The task> With the images left out, print all of the records below exactly.

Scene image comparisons
◇ ◇ ◇ ◇ ◇ ◇ ◇

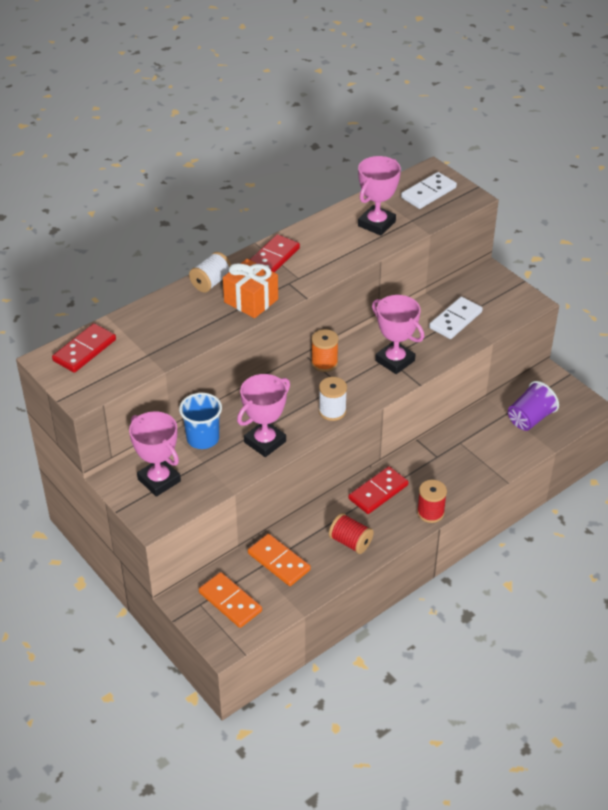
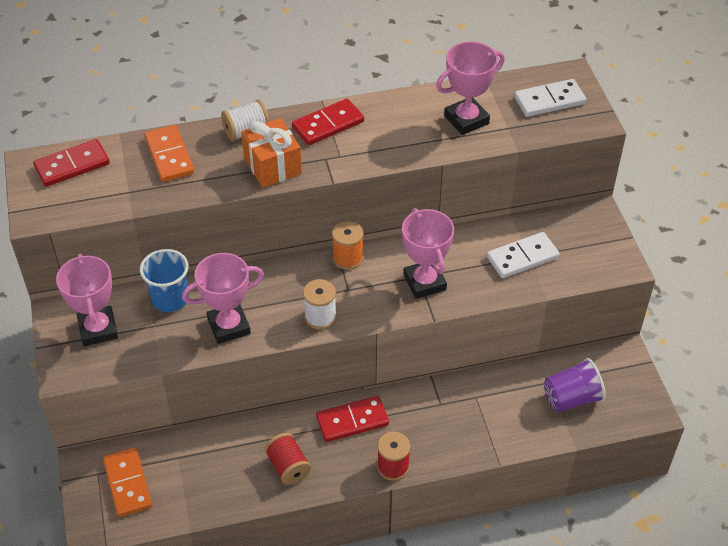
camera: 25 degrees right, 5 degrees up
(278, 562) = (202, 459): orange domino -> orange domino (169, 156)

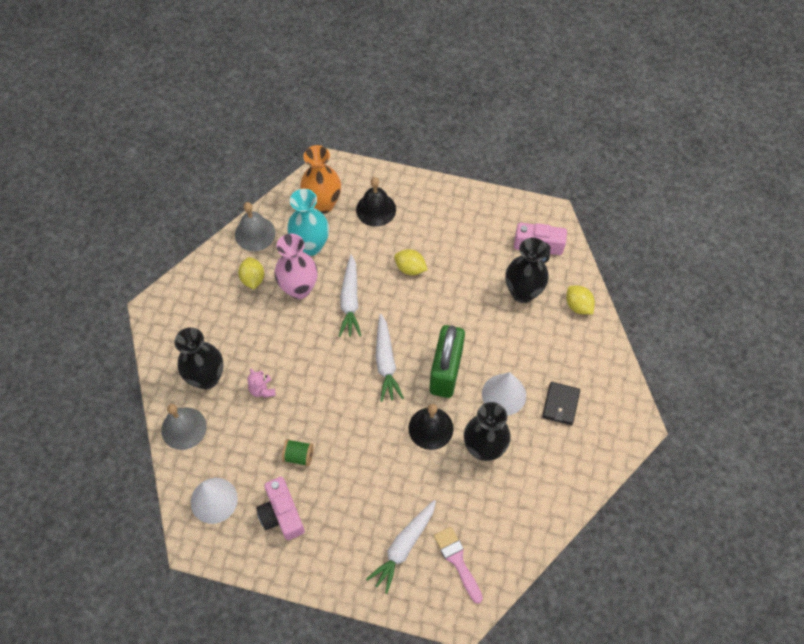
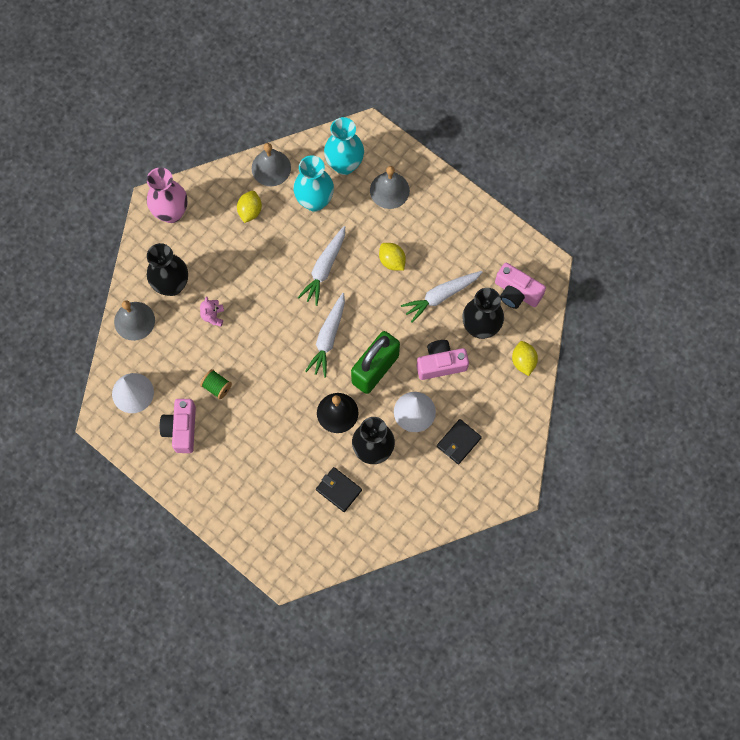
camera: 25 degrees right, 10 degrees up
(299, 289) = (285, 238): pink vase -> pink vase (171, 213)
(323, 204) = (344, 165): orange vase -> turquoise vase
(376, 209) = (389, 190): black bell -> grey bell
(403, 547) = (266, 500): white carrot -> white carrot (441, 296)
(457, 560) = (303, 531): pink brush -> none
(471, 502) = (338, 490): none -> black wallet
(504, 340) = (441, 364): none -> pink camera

◇ ◇ ◇ ◇ ◇ ◇ ◇

Reply to the exercise>
camera: 25 degrees right, 5 degrees up
(278, 562) = (202, 459): orange domino -> orange domino (169, 156)

camera: 25 degrees right, 10 degrees up
(299, 289) = (285, 238): pink vase -> pink vase (171, 213)
(323, 204) = (344, 165): orange vase -> turquoise vase
(376, 209) = (389, 190): black bell -> grey bell
(403, 547) = (266, 500): white carrot -> white carrot (441, 296)
(457, 560) = (303, 531): pink brush -> none
(471, 502) = (338, 490): none -> black wallet
(504, 340) = (441, 364): none -> pink camera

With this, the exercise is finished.